START Exercise data

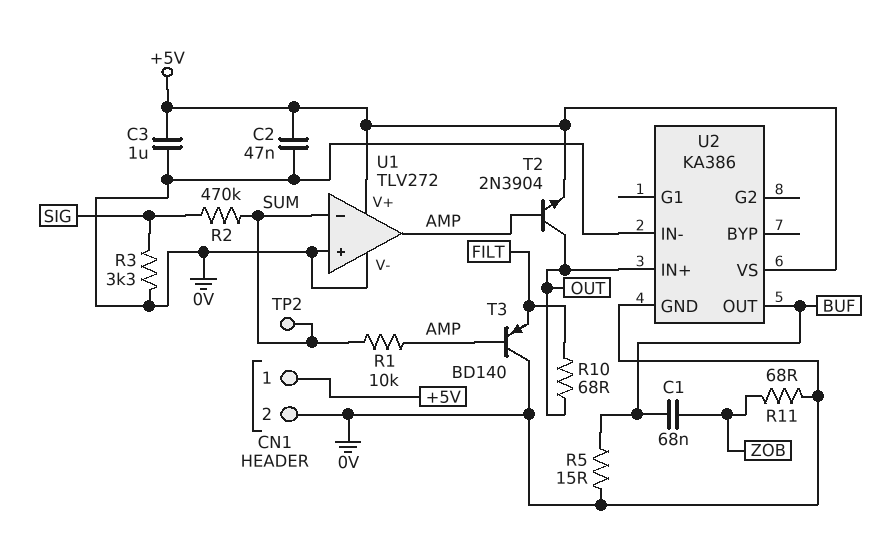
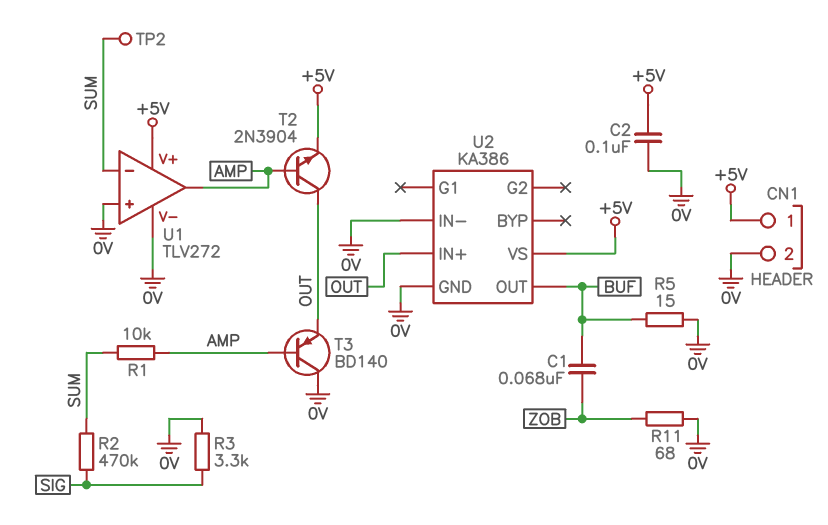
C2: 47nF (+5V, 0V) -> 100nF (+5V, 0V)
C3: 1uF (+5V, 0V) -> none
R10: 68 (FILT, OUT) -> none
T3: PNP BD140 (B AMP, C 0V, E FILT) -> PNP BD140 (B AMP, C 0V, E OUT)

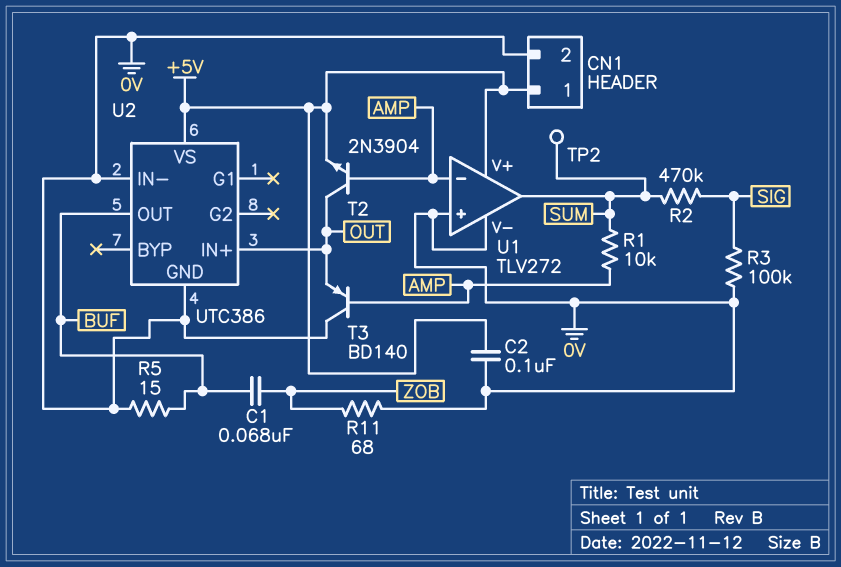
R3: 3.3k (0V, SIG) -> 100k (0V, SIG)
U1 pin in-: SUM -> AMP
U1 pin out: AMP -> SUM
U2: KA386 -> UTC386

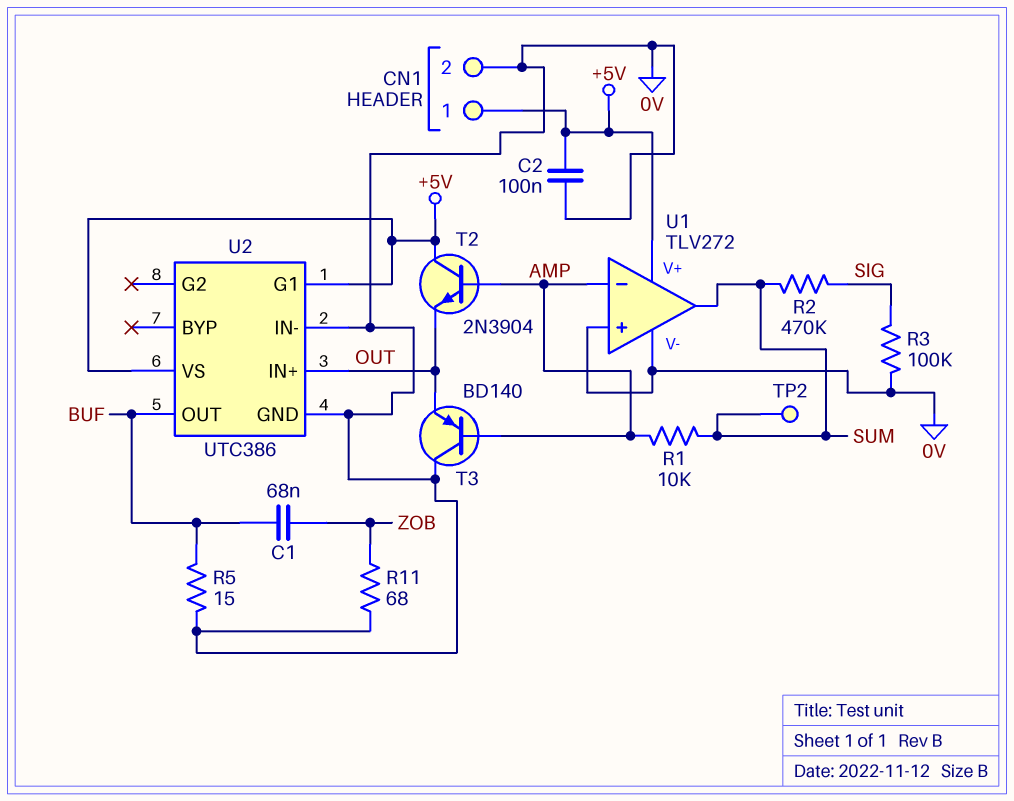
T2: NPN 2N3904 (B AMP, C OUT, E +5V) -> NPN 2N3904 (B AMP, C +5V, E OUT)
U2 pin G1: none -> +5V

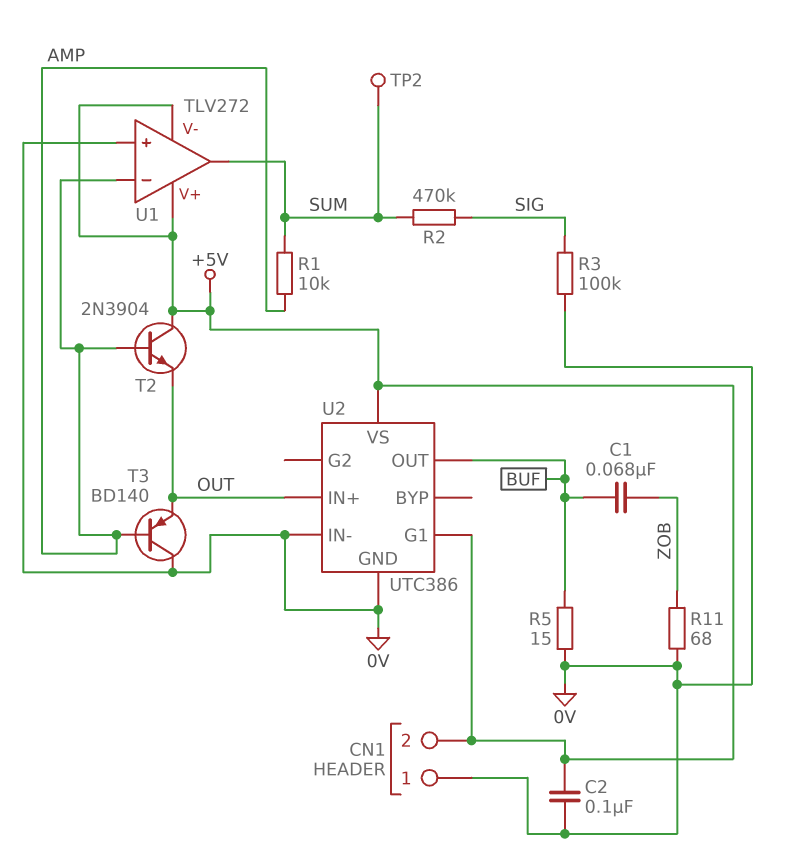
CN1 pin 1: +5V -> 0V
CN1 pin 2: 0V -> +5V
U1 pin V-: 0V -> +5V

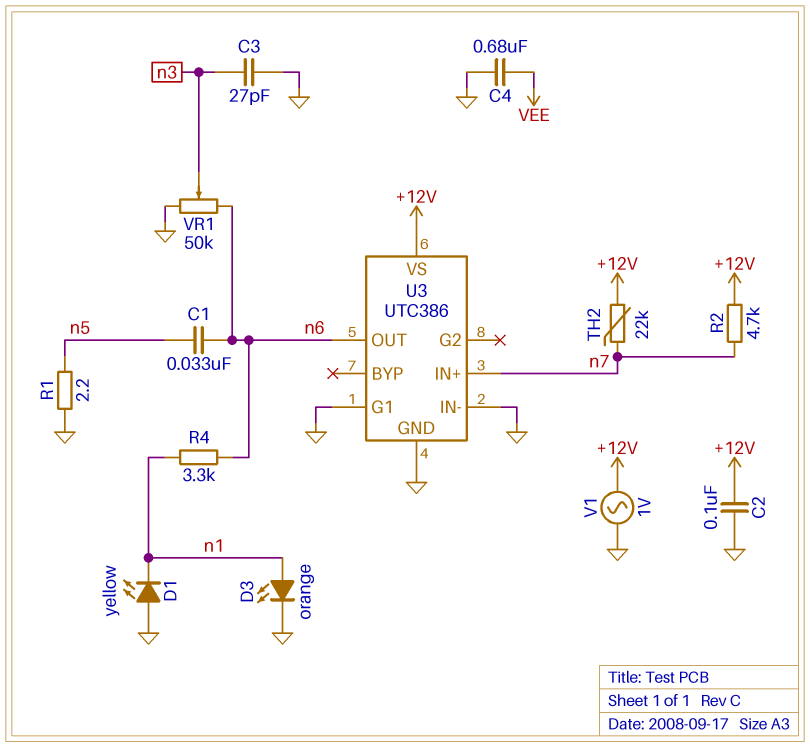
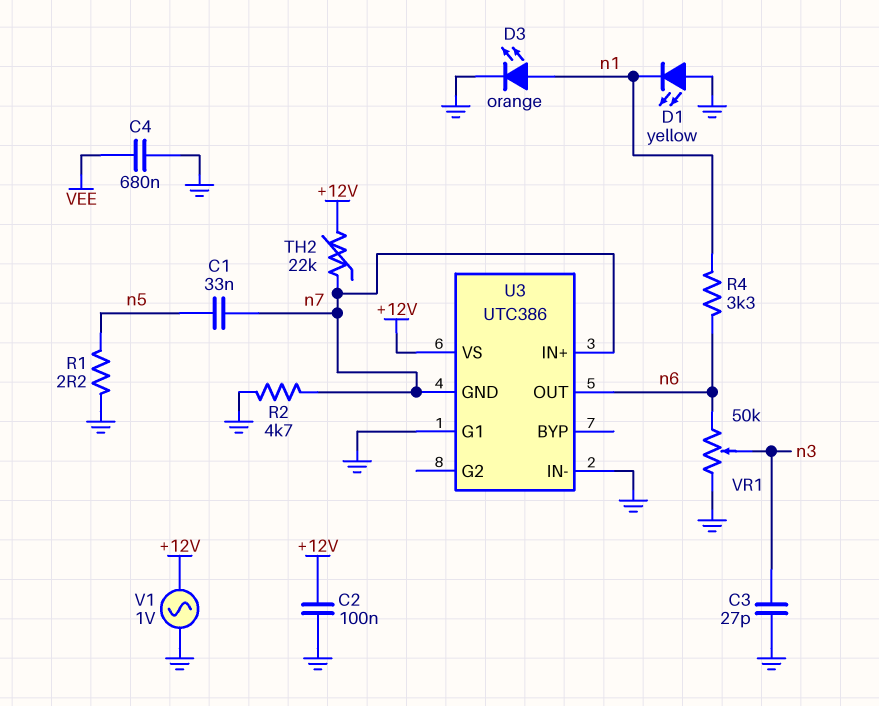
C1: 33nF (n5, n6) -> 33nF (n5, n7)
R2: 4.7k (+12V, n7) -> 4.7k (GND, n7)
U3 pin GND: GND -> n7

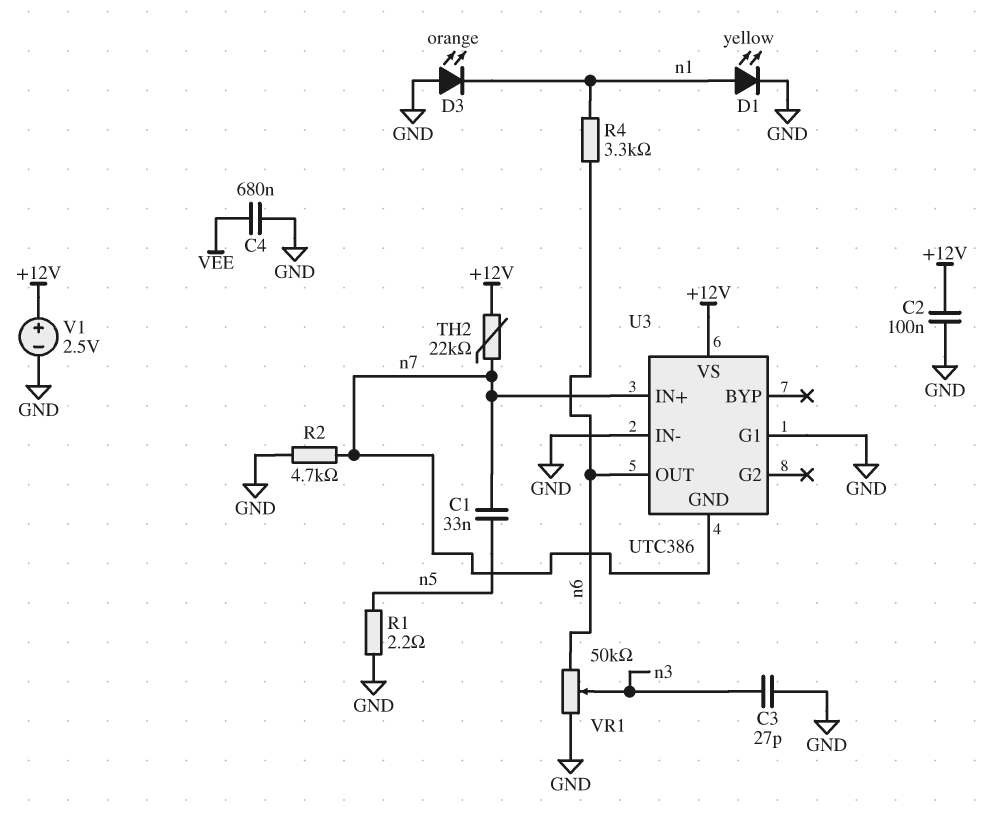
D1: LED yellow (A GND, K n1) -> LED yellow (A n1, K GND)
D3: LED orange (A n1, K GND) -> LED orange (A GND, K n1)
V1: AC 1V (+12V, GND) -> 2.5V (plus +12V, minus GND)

END Exercise data

Search the data for the string "none" and copy out every line where it is found.

C3: 1uF (+5V, 0V) -> none
R10: 68 (FILT, OUT) -> none
U2 pin G1: none -> +5V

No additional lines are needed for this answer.